### ASSIGNMENT
In the records below, find the line containing "none -> brown cone G1 level 1"; copy exactly that line and all lines after it to the end, and nothing else.
· · · ·
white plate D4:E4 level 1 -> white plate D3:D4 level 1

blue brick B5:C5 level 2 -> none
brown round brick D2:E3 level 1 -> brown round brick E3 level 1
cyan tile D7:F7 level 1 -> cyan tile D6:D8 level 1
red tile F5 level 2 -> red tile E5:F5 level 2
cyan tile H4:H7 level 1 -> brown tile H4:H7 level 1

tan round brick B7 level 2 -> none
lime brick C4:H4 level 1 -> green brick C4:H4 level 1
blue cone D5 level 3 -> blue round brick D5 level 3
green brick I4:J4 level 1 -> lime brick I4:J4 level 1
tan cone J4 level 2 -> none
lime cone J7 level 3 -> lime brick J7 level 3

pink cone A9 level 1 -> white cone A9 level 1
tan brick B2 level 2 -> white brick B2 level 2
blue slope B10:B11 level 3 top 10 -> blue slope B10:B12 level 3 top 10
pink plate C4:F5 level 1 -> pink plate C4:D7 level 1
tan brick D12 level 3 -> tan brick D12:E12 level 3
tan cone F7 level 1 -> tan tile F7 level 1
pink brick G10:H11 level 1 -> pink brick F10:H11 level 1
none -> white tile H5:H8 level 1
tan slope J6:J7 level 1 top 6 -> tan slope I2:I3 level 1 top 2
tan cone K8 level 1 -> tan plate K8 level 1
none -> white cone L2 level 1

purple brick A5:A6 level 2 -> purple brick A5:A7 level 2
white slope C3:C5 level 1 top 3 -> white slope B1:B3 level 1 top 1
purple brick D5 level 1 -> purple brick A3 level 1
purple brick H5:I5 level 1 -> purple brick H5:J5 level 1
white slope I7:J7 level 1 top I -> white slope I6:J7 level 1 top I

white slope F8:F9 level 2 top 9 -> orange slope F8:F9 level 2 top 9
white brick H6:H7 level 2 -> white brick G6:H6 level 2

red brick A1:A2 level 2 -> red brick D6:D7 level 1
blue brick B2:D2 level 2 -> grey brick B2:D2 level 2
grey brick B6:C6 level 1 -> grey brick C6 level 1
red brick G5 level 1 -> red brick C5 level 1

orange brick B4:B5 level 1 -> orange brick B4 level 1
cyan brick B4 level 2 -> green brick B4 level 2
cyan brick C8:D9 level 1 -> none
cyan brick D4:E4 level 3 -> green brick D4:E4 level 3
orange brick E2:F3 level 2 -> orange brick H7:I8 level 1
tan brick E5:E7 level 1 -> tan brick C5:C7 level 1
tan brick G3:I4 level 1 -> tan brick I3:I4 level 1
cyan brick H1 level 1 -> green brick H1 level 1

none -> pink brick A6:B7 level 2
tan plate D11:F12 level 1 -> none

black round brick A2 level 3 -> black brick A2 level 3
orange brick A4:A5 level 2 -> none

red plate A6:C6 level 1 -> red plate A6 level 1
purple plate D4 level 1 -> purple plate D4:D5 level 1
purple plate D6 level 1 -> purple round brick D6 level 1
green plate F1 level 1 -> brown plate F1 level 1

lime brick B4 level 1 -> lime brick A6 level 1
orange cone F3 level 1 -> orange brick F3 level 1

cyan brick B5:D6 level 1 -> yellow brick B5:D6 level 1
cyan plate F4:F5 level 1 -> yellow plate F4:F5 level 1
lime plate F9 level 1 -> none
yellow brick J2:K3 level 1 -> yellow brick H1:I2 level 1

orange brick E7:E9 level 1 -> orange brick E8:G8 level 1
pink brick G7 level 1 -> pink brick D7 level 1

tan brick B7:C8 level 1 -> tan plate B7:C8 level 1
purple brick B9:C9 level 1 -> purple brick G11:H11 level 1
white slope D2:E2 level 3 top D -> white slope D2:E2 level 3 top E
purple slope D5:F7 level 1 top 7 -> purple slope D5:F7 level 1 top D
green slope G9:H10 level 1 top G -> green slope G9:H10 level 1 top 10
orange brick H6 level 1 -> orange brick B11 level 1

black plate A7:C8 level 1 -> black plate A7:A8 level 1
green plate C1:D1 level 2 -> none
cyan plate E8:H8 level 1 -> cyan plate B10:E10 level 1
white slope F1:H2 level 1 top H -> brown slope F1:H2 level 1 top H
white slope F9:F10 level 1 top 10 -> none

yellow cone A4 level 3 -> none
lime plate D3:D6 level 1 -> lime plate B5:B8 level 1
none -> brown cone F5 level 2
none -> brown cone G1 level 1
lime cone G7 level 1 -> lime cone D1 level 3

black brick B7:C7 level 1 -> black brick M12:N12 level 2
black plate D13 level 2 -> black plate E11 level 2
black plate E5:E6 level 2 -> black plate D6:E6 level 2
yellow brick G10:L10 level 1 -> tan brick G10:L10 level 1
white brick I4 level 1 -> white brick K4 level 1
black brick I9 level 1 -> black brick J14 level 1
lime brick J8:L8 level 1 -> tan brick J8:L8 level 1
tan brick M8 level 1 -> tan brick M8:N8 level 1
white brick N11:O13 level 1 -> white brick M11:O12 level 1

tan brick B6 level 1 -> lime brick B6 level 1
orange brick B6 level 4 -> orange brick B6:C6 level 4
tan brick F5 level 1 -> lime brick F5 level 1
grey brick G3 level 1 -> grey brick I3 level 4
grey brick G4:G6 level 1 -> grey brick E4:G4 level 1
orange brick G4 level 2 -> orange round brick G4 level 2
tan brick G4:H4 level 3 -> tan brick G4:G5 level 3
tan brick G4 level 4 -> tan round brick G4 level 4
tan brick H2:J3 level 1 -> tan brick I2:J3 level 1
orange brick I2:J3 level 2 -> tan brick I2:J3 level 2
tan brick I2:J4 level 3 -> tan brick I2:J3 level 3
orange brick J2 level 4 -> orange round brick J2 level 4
· · · ·
### RESPONSE TO THE EXERCISE
none -> brown cone G1 level 1
lime cone G7 level 1 -> lime cone D1 level 3

black brick B7:C7 level 1 -> black brick M12:N12 level 2
black plate D13 level 2 -> black plate E11 level 2
black plate E5:E6 level 2 -> black plate D6:E6 level 2
yellow brick G10:L10 level 1 -> tan brick G10:L10 level 1
white brick I4 level 1 -> white brick K4 level 1
black brick I9 level 1 -> black brick J14 level 1
lime brick J8:L8 level 1 -> tan brick J8:L8 level 1
tan brick M8 level 1 -> tan brick M8:N8 level 1
white brick N11:O13 level 1 -> white brick M11:O12 level 1

tan brick B6 level 1 -> lime brick B6 level 1
orange brick B6 level 4 -> orange brick B6:C6 level 4
tan brick F5 level 1 -> lime brick F5 level 1
grey brick G3 level 1 -> grey brick I3 level 4
grey brick G4:G6 level 1 -> grey brick E4:G4 level 1
orange brick G4 level 2 -> orange round brick G4 level 2
tan brick G4:H4 level 3 -> tan brick G4:G5 level 3
tan brick G4 level 4 -> tan round brick G4 level 4
tan brick H2:J3 level 1 -> tan brick I2:J3 level 1
orange brick I2:J3 level 2 -> tan brick I2:J3 level 2
tan brick I2:J4 level 3 -> tan brick I2:J3 level 3
orange brick J2 level 4 -> orange round brick J2 level 4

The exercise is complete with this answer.